Task statement =
Copy all lines below that use the word "tile".

Record set Block Start

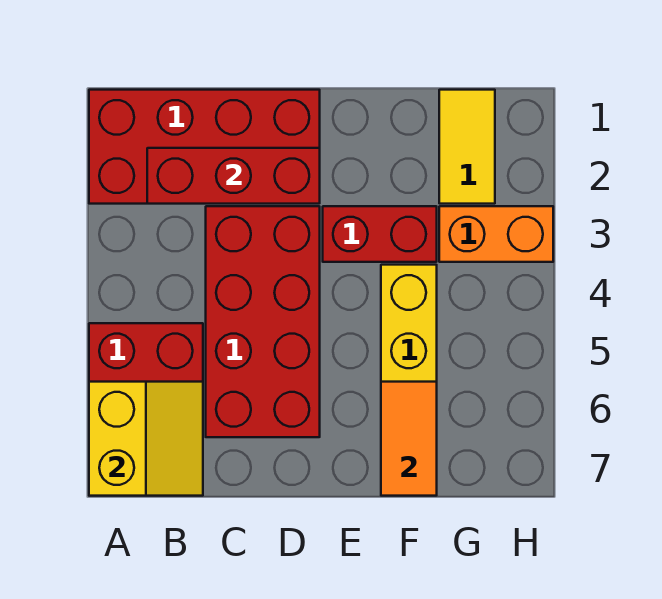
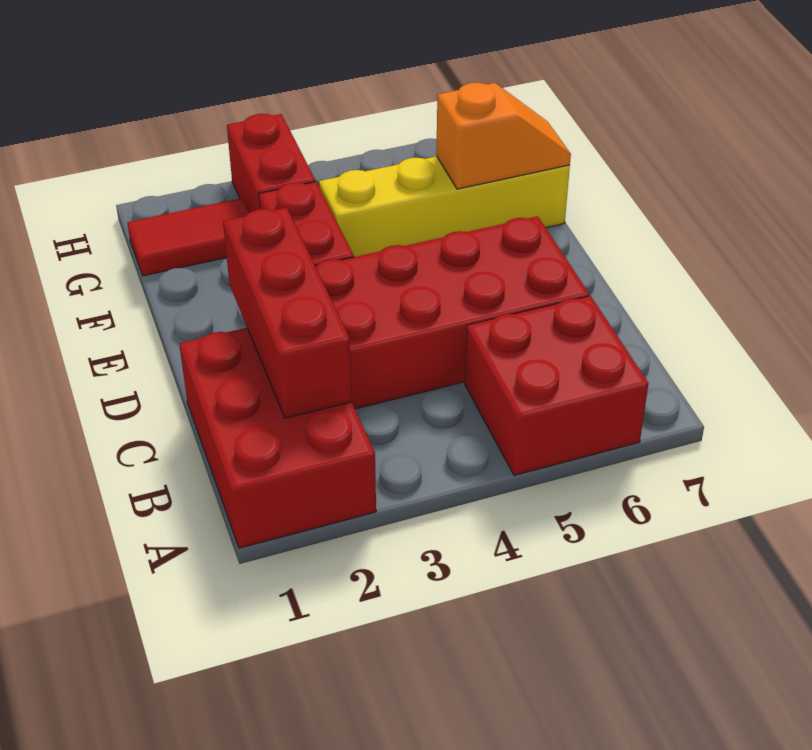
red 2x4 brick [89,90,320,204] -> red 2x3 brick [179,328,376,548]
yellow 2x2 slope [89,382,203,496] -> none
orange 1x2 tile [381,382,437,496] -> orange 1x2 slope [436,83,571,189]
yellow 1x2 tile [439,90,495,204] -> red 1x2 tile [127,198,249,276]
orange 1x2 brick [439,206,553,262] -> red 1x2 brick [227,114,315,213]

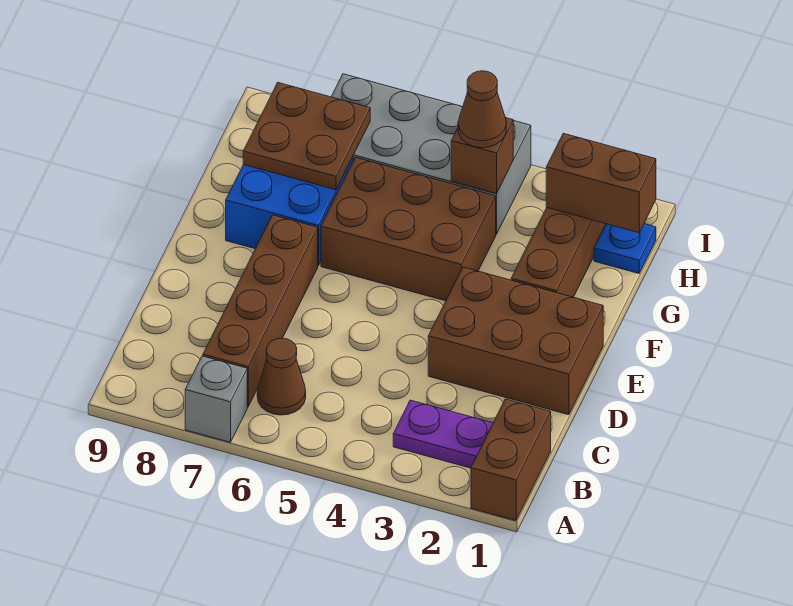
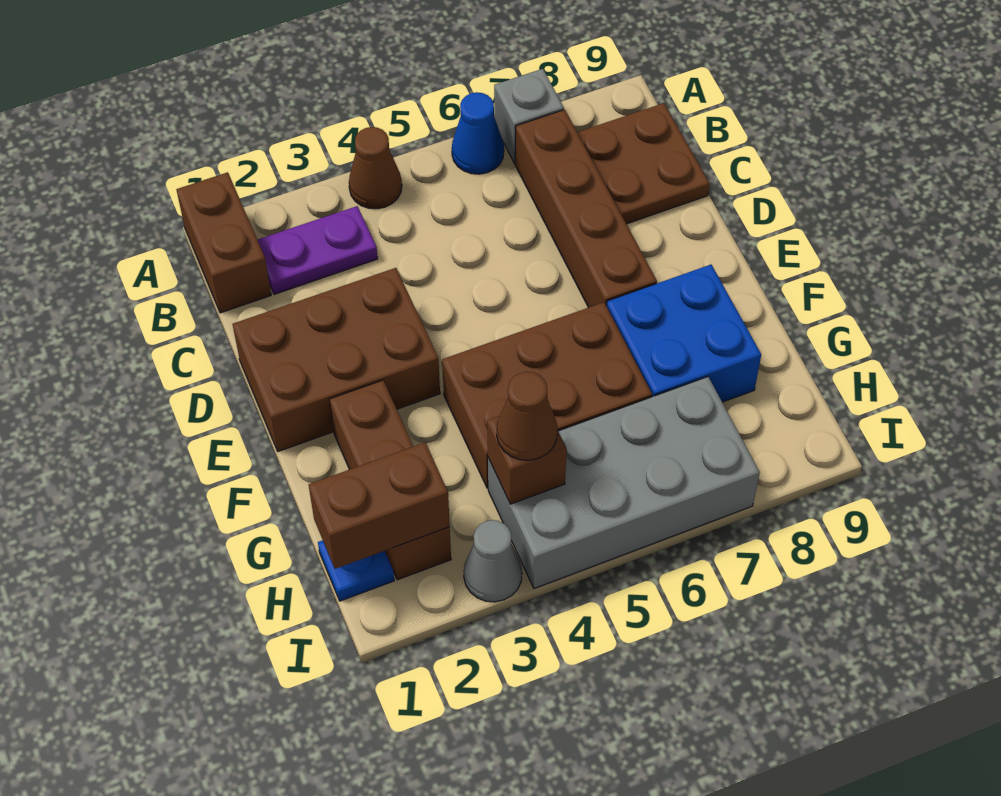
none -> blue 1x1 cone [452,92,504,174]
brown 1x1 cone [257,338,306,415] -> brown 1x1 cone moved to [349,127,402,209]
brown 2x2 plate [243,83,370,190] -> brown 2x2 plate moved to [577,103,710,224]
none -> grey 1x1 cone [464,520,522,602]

Record set Block End

Expected answer =
orange 1x2 tile [381,382,437,496] -> orange 1x2 slope [436,83,571,189]
yellow 1x2 tile [439,90,495,204] -> red 1x2 tile [127,198,249,276]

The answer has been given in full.